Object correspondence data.

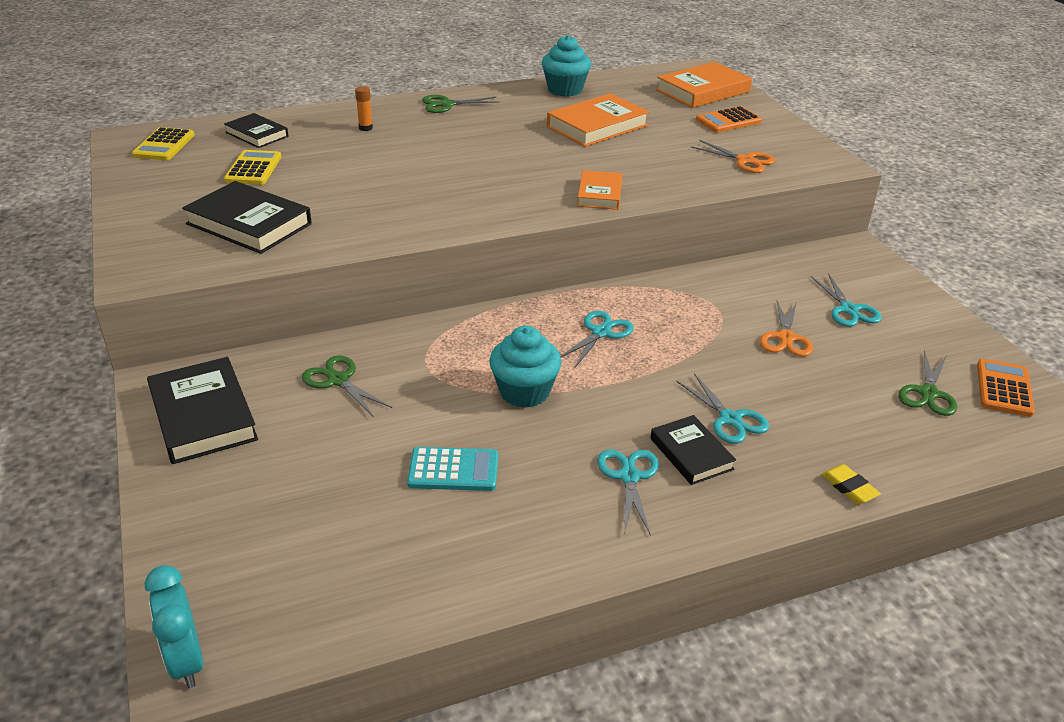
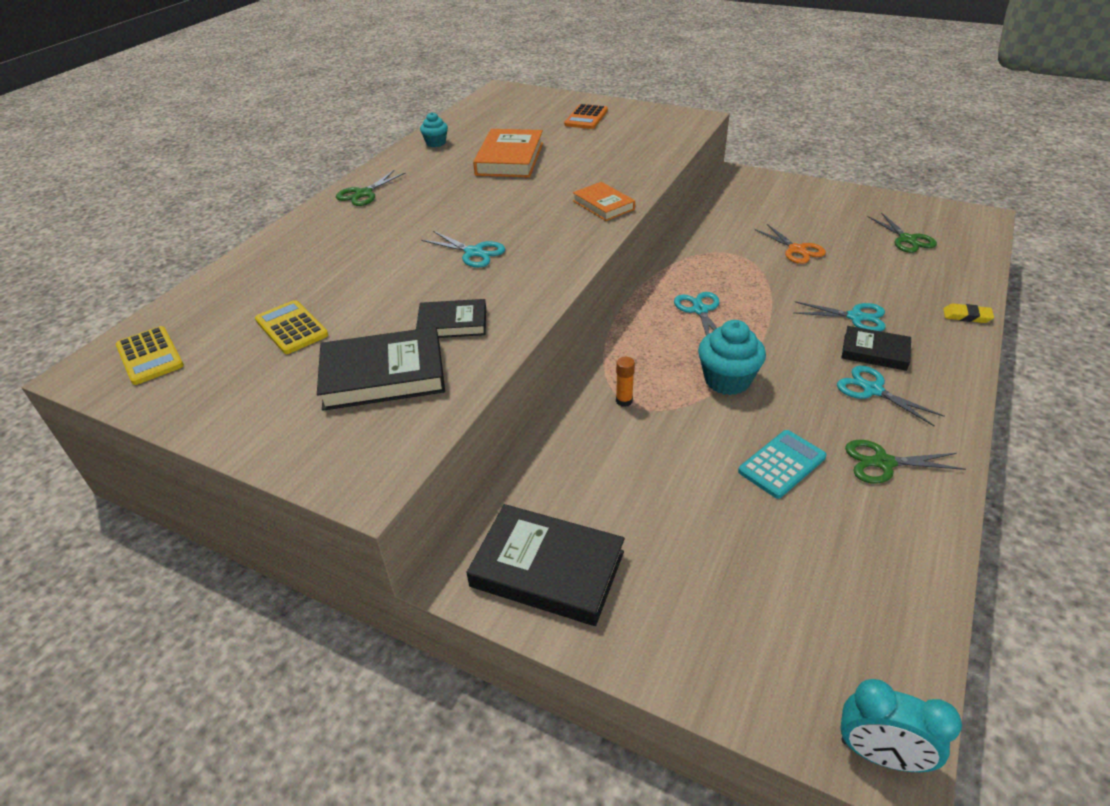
camera: 40 degrees left, 5 degrees up
(257, 134) = (234, 298): black book -> black book (452, 323)
(338, 380) = (597, 462): green scissors -> green scissors (883, 463)
(365, 128) = (330, 243): orange glue stick -> orange glue stick (624, 401)
(565, 90) = (436, 143): turquoise cupcake -> turquoise cupcake, size x0.59
(703, 91) = (532, 104): orange book -> none
(745, 161) = (645, 139): orange scissors -> none
(849, 310) = (796, 214): turquoise scissors -> turquoise scissors (474, 252)
(1004, 388) = (929, 216): orange calculator -> none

Required action.
All lines from the one with "(703, 91) = (532, 104): orange book -> none" to the end of the records must be set down exactly. Skip every line before it.

Problem solution.
(703, 91) = (532, 104): orange book -> none
(745, 161) = (645, 139): orange scissors -> none
(849, 310) = (796, 214): turquoise scissors -> turquoise scissors (474, 252)
(1004, 388) = (929, 216): orange calculator -> none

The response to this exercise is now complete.